**The task:** When you transcribe the listing, keep each line exact and drop the pictures.

++++ Dataset section ++++

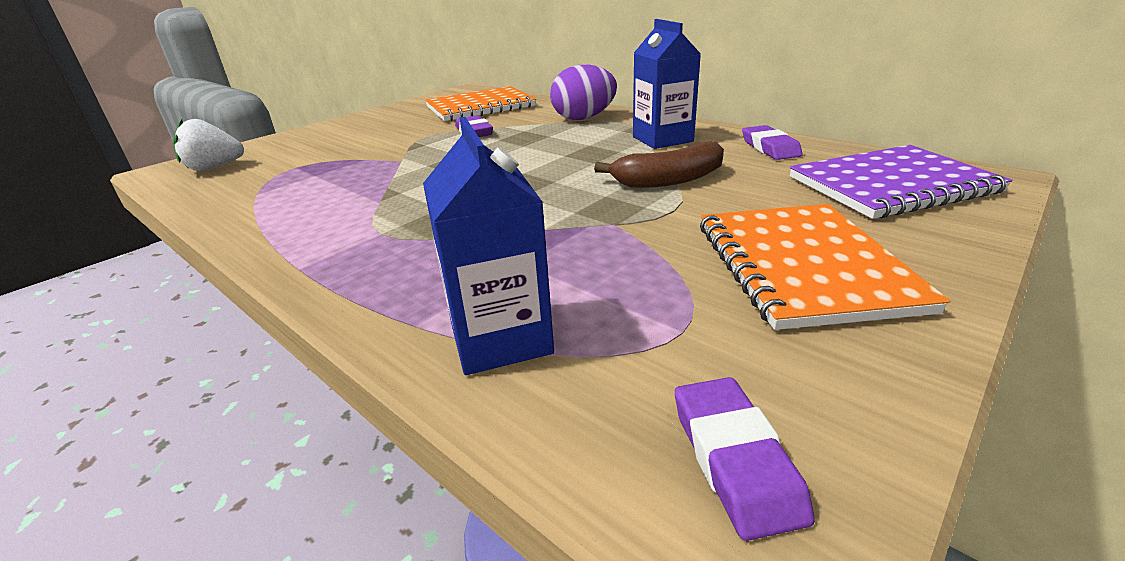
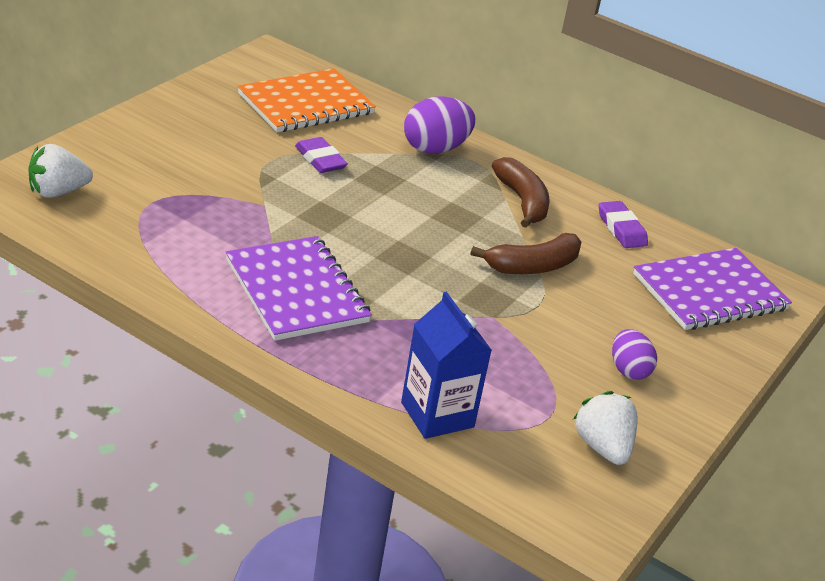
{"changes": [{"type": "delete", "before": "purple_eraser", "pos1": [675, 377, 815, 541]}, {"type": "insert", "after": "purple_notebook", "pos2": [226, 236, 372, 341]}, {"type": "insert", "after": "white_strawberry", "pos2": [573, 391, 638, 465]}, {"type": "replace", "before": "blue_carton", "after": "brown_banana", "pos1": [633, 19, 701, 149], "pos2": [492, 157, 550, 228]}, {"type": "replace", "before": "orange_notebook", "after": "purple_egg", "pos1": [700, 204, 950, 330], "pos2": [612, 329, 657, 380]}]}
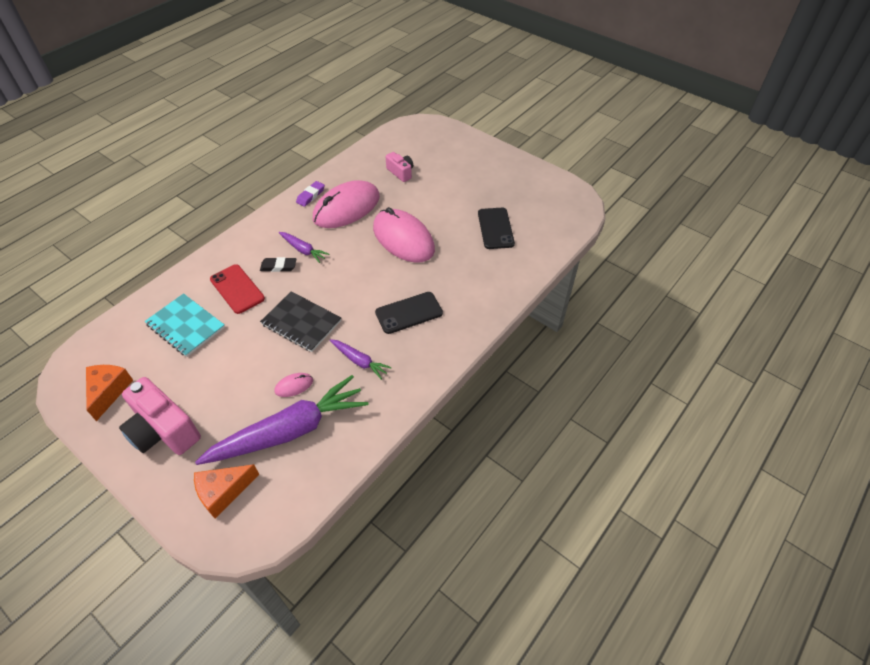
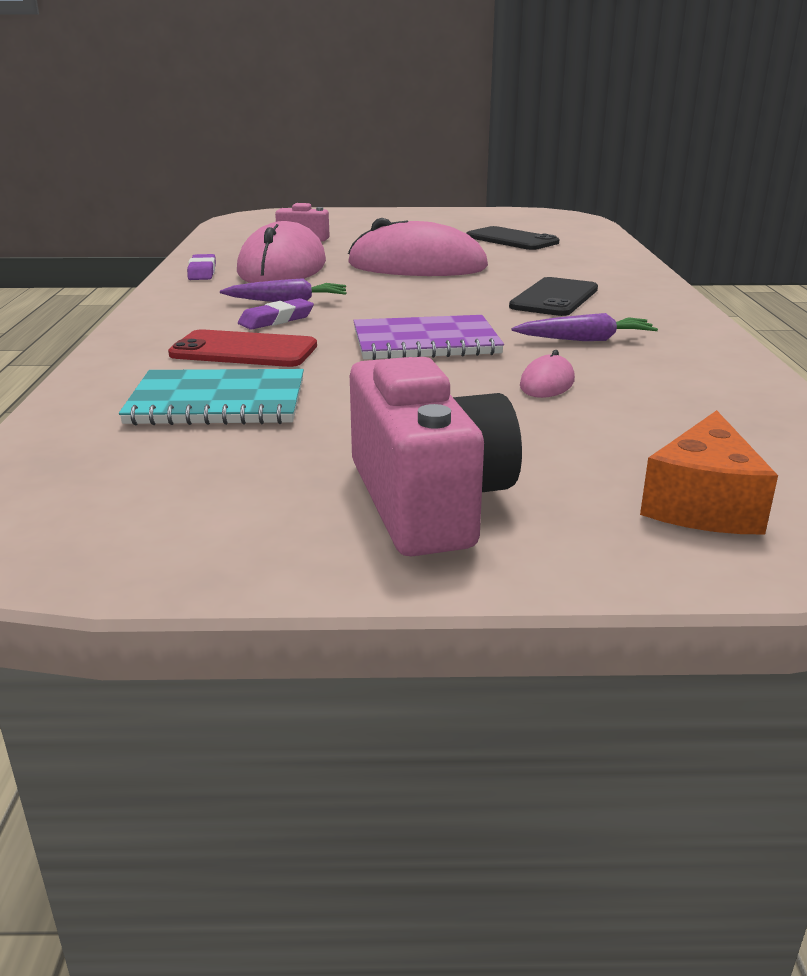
{"changes": [{"type": "delete", "before": "orange_cheese", "pos1": [86, 365, 133, 421]}, {"type": "delete", "before": "purple_carrot", "pos1": [195, 375, 369, 465]}, {"type": "recolor", "before": "black_eraser", "after": "purple_eraser", "pos1": [260, 257, 296, 272], "pos2": [238, 298, 314, 330]}, {"type": "recolor", "before": "black_notebook", "after": "purple_notebook", "pos1": [260, 291, 341, 352], "pos2": [353, 315, 504, 360]}, {"type": "rotate", "before": "pink_camera", "pos1": [119, 377, 201, 455], "pos2": [350, 357, 522, 556], "turn": -105}]}
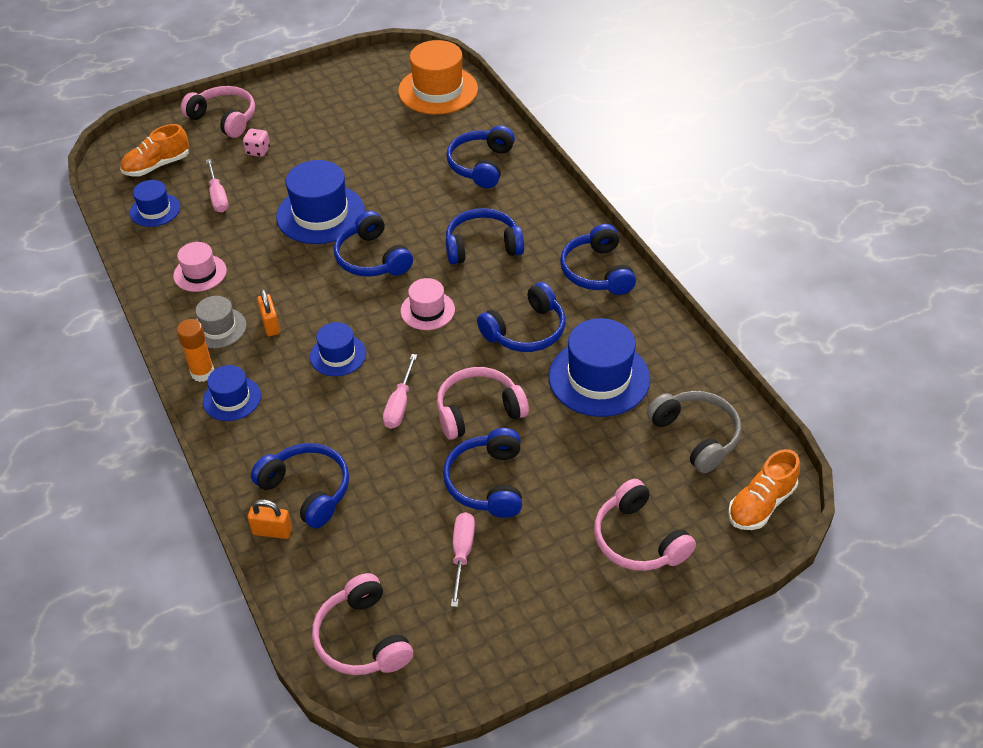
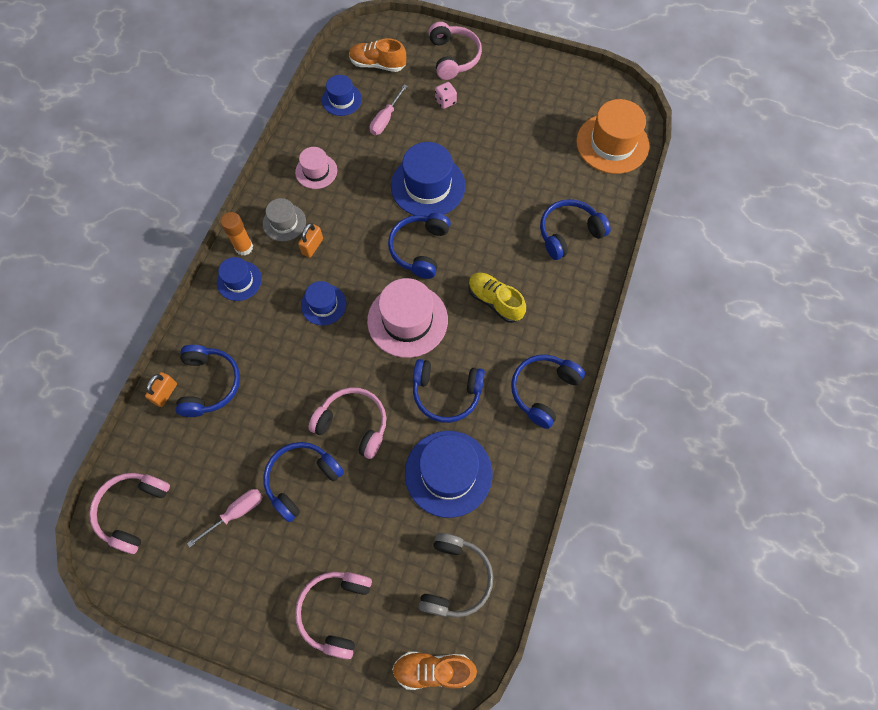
{"changes": [{"type": "delete", "before": "pink_screwdriver", "pos1": [383, 354, 417, 429]}, {"type": "replace", "before": "blue_headphones", "after": "yellow_shoe", "pos1": [445, 208, 524, 264], "pos2": [468, 272, 526, 323]}, {"type": "rotate", "before": "orange_padlock", "pos1": [248, 499, 292, 539], "pos2": [145, 372, 177, 407], "turn": 60}, {"type": "resize", "before": "pink_hat", "pos1": [400, 278, 455, 330], "pos2": [367, 278, 448, 358], "scale": 1.76}]}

++++

**Worked solution:**
{"changes": [{"type": "delete", "before": "purple_eraser", "pos1": [675, 377, 815, 541]}, {"type": "insert", "after": "purple_notebook", "pos2": [226, 236, 372, 341]}, {"type": "insert", "after": "white_strawberry", "pos2": [573, 391, 638, 465]}, {"type": "replace", "before": "blue_carton", "after": "brown_banana", "pos1": [633, 19, 701, 149], "pos2": [492, 157, 550, 228]}, {"type": "replace", "before": "orange_notebook", "after": "purple_egg", "pos1": [700, 204, 950, 330], "pos2": [612, 329, 657, 380]}]}
{"changes": [{"type": "delete", "before": "orange_cheese", "pos1": [86, 365, 133, 421]}, {"type": "delete", "before": "purple_carrot", "pos1": [195, 375, 369, 465]}, {"type": "recolor", "before": "black_eraser", "after": "purple_eraser", "pos1": [260, 257, 296, 272], "pos2": [238, 298, 314, 330]}, {"type": "recolor", "before": "black_notebook", "after": "purple_notebook", "pos1": [260, 291, 341, 352], "pos2": [353, 315, 504, 360]}, {"type": "rotate", "before": "pink_camera", "pos1": [119, 377, 201, 455], "pos2": [350, 357, 522, 556], "turn": -105}]}
{"changes": [{"type": "delete", "before": "pink_screwdriver", "pos1": [383, 354, 417, 429]}, {"type": "replace", "before": "blue_headphones", "after": "yellow_shoe", "pos1": [445, 208, 524, 264], "pos2": [468, 272, 526, 323]}, {"type": "rotate", "before": "orange_padlock", "pos1": [248, 499, 292, 539], "pos2": [145, 372, 177, 407], "turn": 60}, {"type": "resize", "before": "pink_hat", "pos1": [400, 278, 455, 330], "pos2": [367, 278, 448, 358], "scale": 1.76}]}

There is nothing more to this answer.